## Records supplied
····················
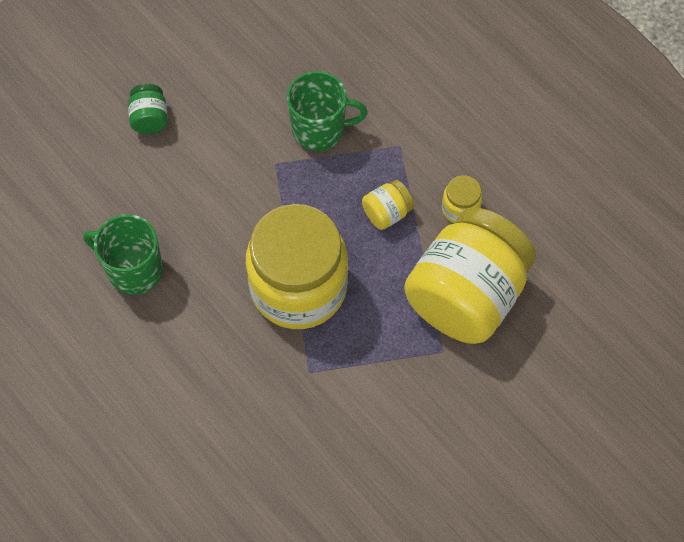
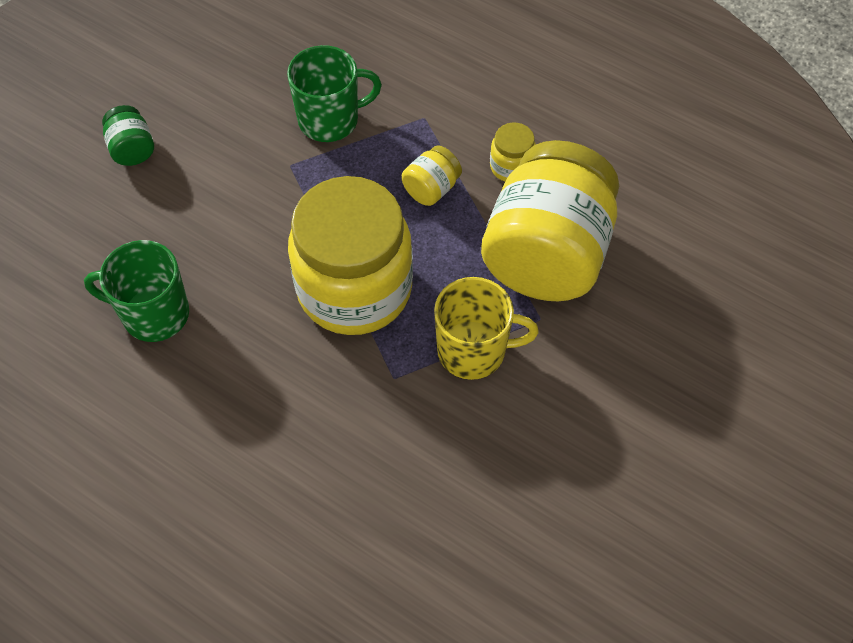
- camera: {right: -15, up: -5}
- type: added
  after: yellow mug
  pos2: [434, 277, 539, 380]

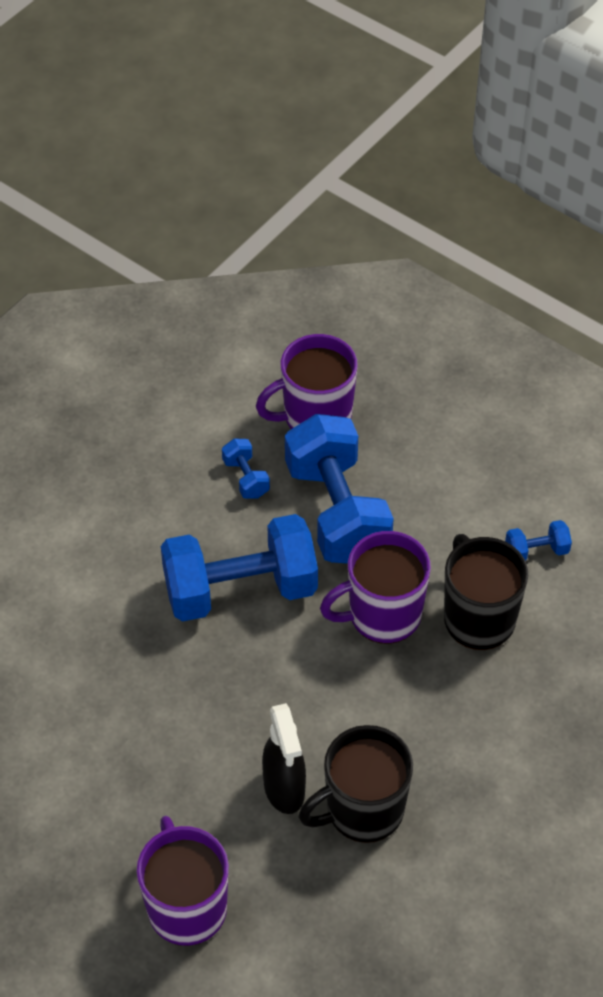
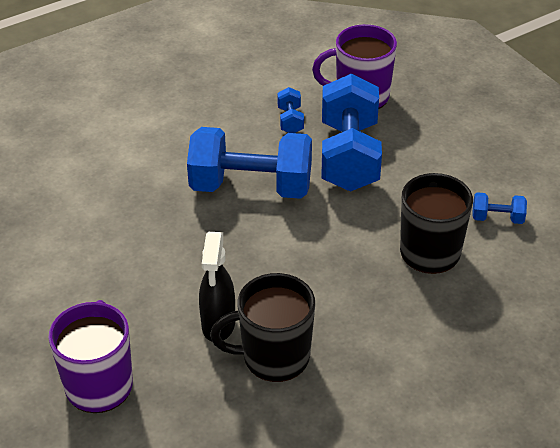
- camera: {right: 20, up: -10}
- type: removed
  before: royal purple mug
  pos1: [320, 531, 431, 644]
····················
## Required action
Look through the entries and find each line that has the string "camera". Copy those lines.

## Result of this exercise
- camera: {right: -15, up: -5}
- camera: {right: 20, up: -10}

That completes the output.